[[ THE DATA open ]]

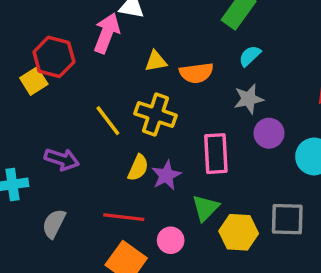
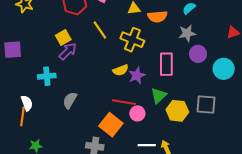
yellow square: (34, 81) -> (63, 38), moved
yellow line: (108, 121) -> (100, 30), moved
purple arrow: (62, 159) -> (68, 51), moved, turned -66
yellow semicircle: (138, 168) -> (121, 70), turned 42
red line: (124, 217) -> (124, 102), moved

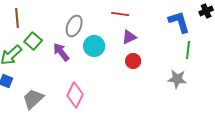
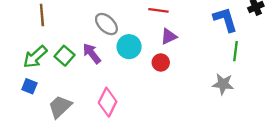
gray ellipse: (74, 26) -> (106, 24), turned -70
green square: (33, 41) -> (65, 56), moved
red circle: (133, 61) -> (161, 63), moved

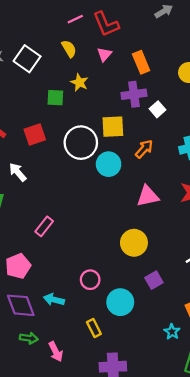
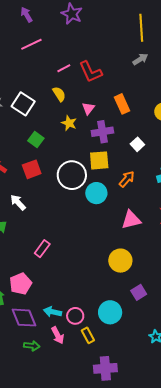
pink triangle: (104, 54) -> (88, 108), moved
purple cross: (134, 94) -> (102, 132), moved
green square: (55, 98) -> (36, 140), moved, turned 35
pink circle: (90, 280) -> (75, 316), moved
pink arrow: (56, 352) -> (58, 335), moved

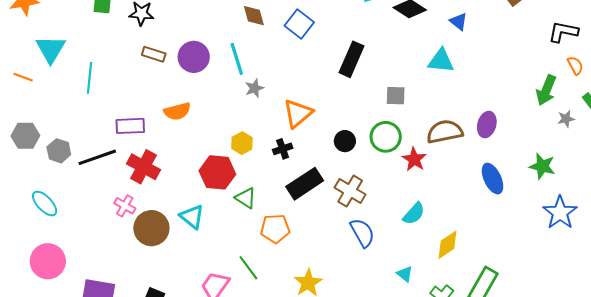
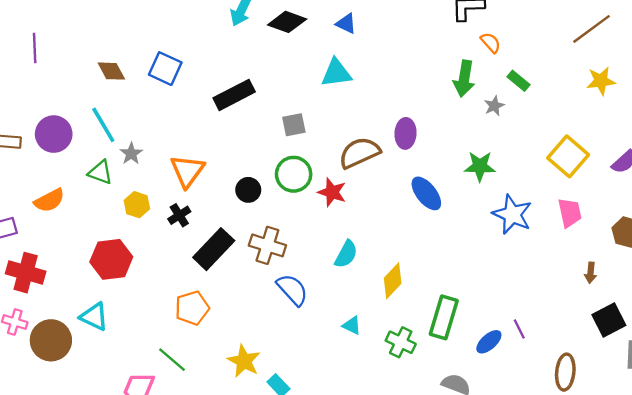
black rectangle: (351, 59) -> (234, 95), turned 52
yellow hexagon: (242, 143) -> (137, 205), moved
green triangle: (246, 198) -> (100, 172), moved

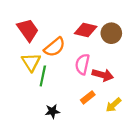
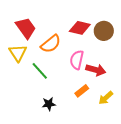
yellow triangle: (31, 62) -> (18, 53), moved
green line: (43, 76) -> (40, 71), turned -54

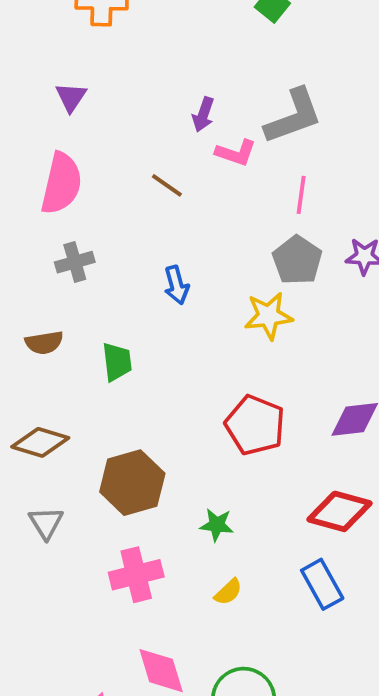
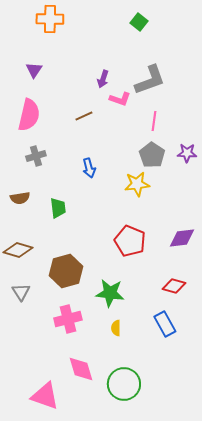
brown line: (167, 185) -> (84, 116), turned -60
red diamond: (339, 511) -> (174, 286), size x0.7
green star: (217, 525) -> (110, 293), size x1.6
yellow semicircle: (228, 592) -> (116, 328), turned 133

[[ THE DATA closed ]]

▶ _PROBLEM_
Using the records above, please repeat the line with "green star: (217, 525)" and every line after it exactly, and give no other text.

▶ _THE ANSWER_
green star: (217, 525) -> (110, 293), size x1.6
yellow semicircle: (228, 592) -> (116, 328), turned 133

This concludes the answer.